● What is being asked
Beginning at the line that contains "brown line: (68, 64) -> (39, 65), moved" and finishing at the line that contains "green ellipse: (142, 23) -> (204, 43), moved", output the data below exactly. Include both end lines and no pictures.

● Listed entries
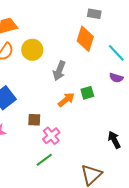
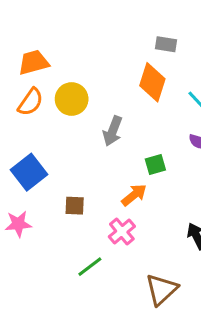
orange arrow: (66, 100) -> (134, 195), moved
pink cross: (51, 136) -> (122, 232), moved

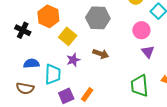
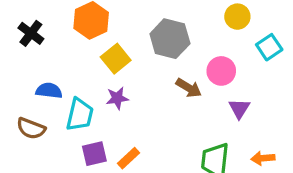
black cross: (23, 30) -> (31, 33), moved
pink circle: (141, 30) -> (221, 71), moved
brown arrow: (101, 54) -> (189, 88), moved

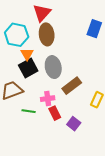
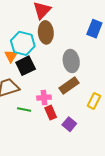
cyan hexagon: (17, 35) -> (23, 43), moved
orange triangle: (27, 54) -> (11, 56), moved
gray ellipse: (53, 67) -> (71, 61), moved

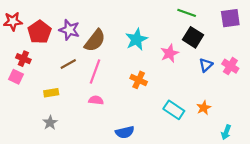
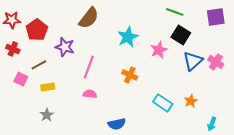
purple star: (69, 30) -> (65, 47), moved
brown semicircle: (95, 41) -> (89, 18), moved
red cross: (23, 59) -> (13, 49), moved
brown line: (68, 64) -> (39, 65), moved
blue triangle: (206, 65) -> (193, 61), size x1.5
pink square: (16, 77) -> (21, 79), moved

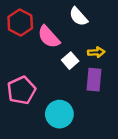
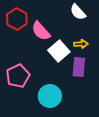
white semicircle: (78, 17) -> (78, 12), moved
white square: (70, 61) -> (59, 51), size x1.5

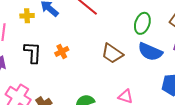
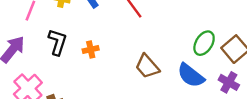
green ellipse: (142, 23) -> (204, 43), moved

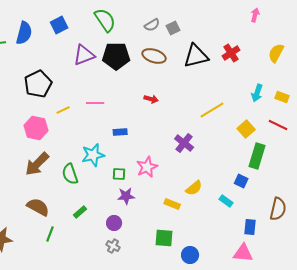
---
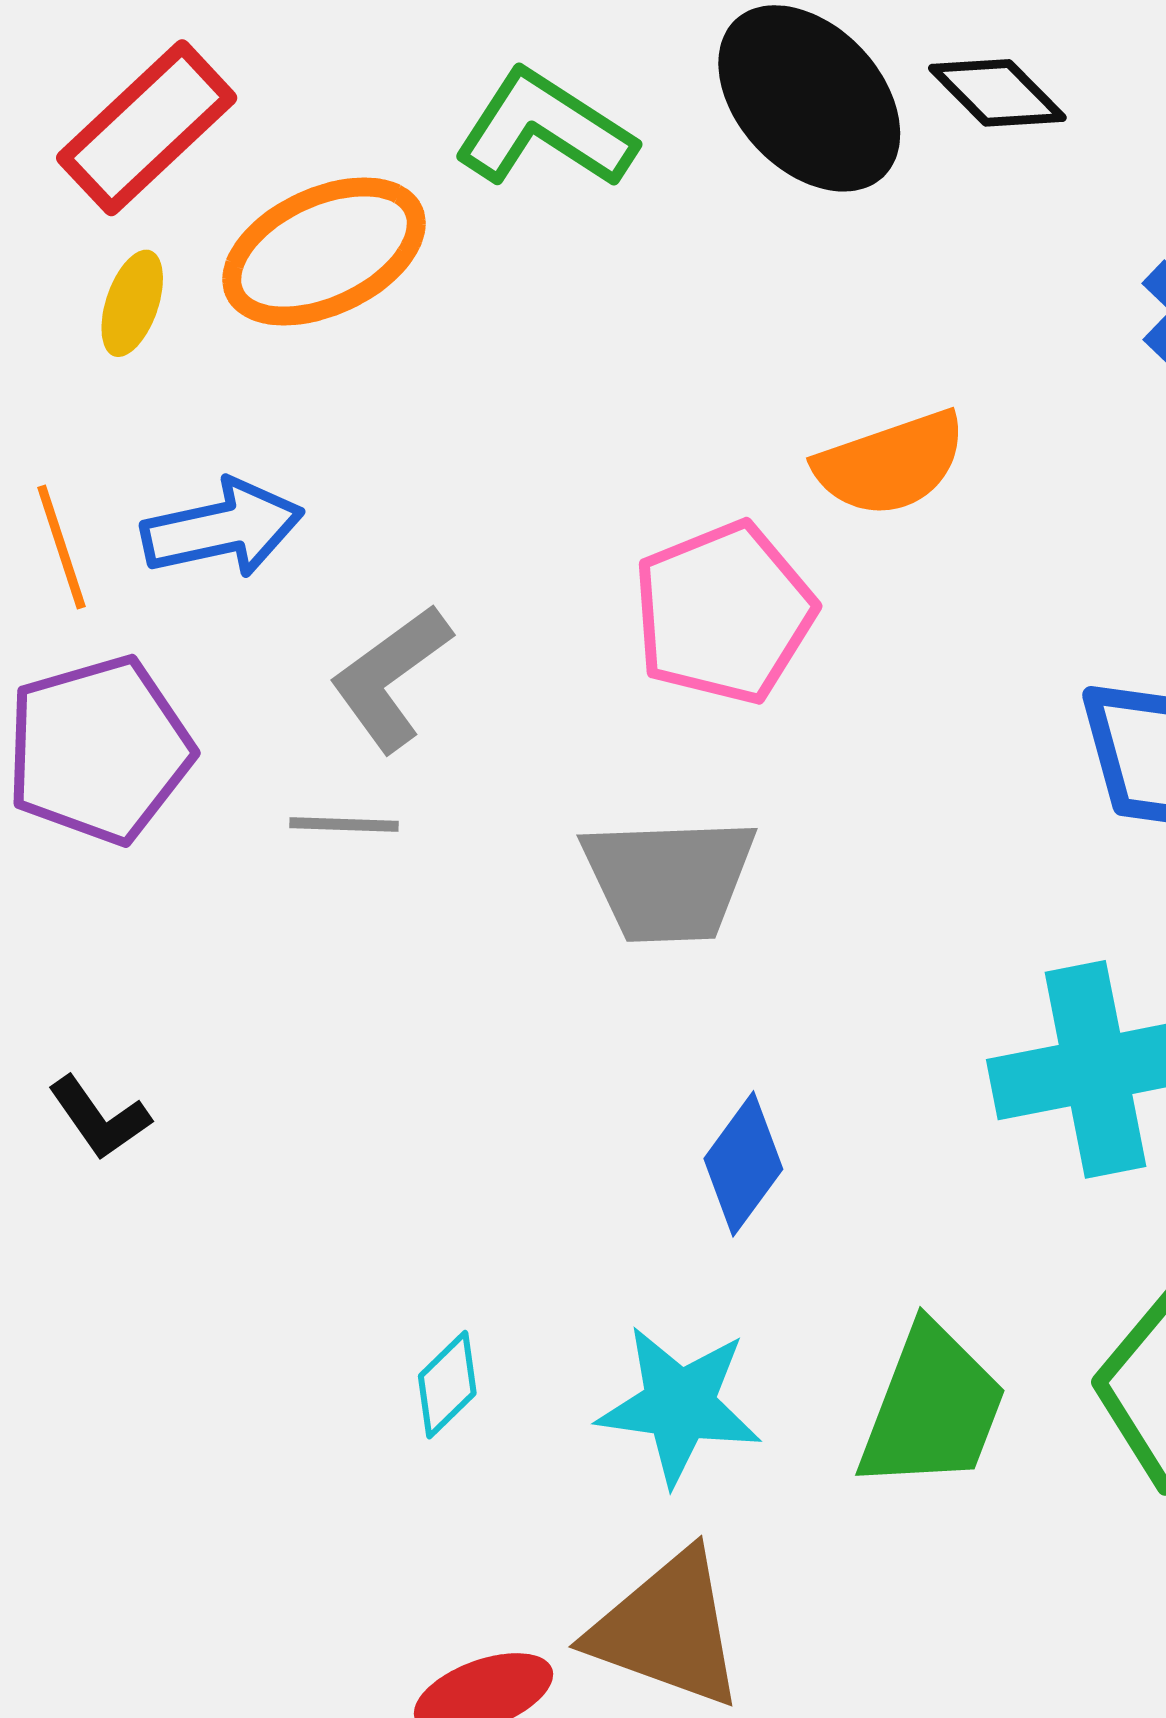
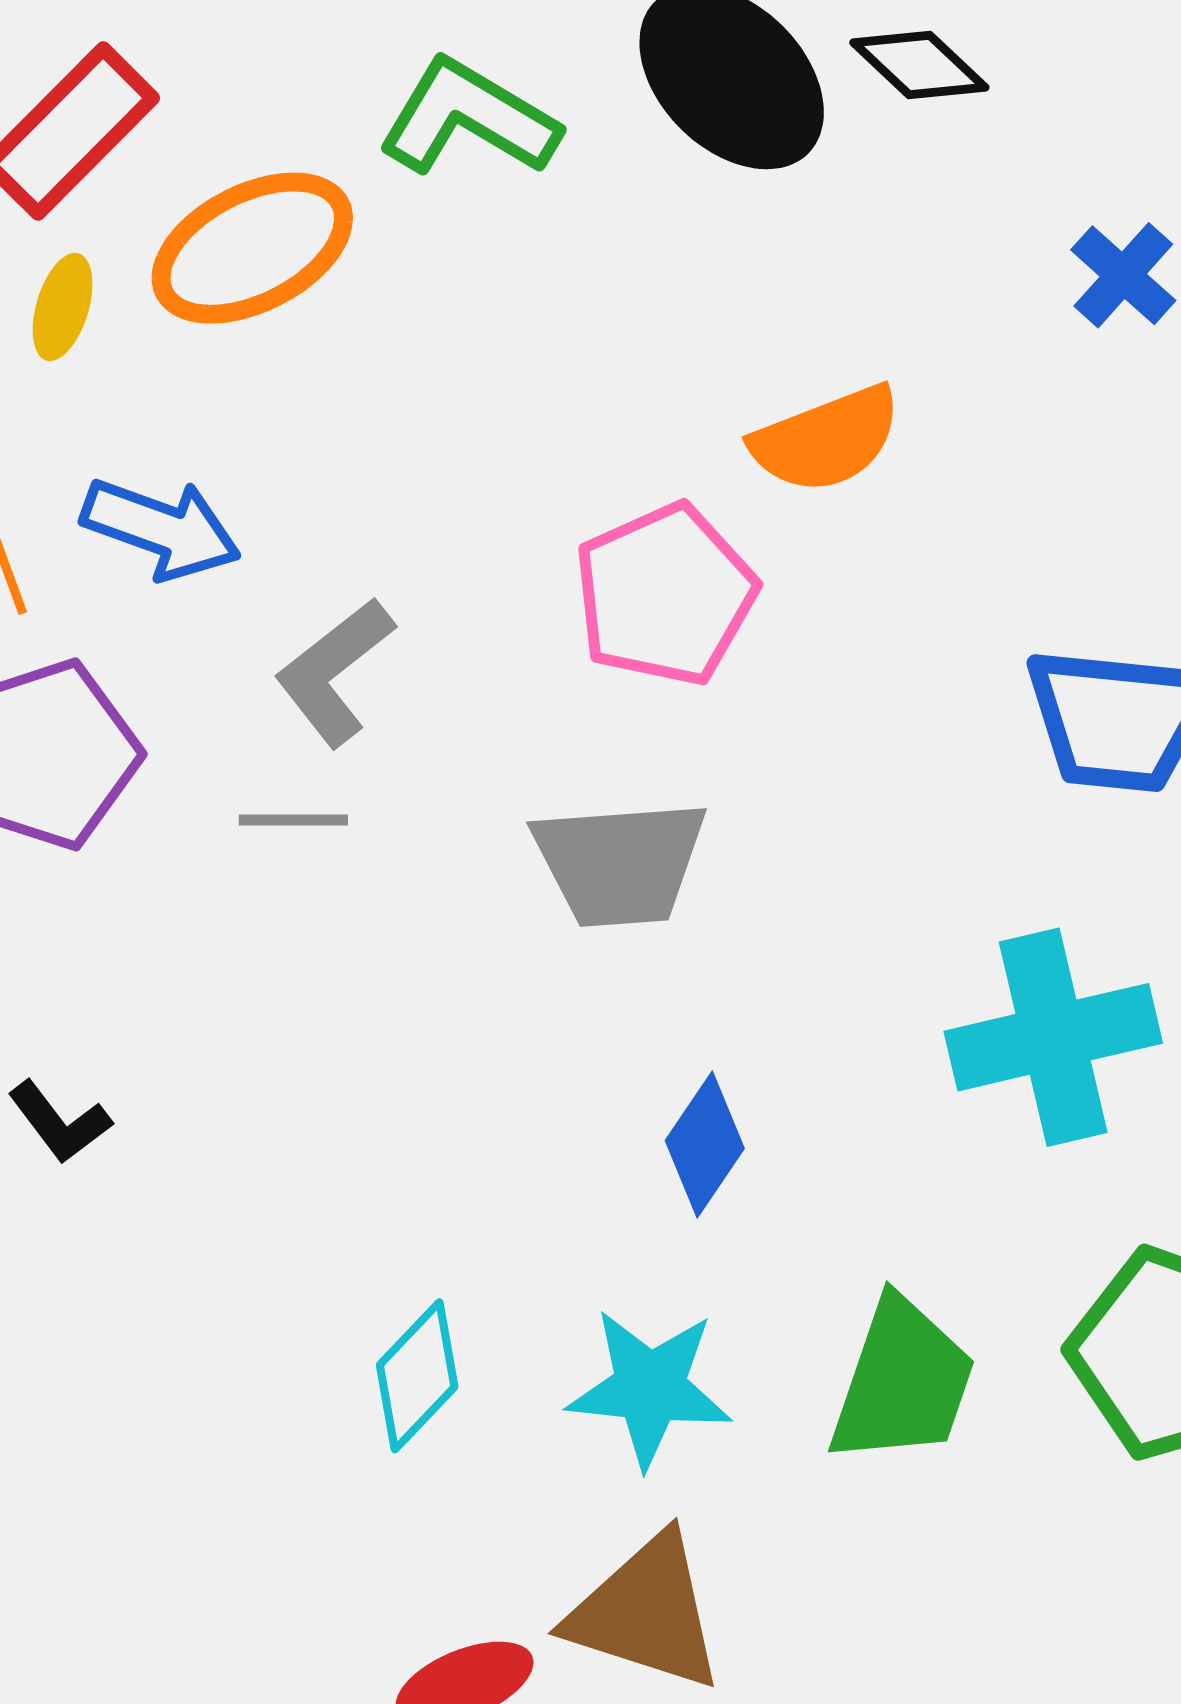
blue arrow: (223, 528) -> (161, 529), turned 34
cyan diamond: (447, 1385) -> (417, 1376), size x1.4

● Completed exercise
brown line: (68, 64) -> (39, 65), moved
blue triangle: (206, 65) -> (193, 61), size x1.5
pink square: (16, 77) -> (21, 79), moved

white semicircle: (78, 17) -> (78, 12), moved
white square: (70, 61) -> (59, 51), size x1.5

green ellipse: (142, 23) -> (204, 43), moved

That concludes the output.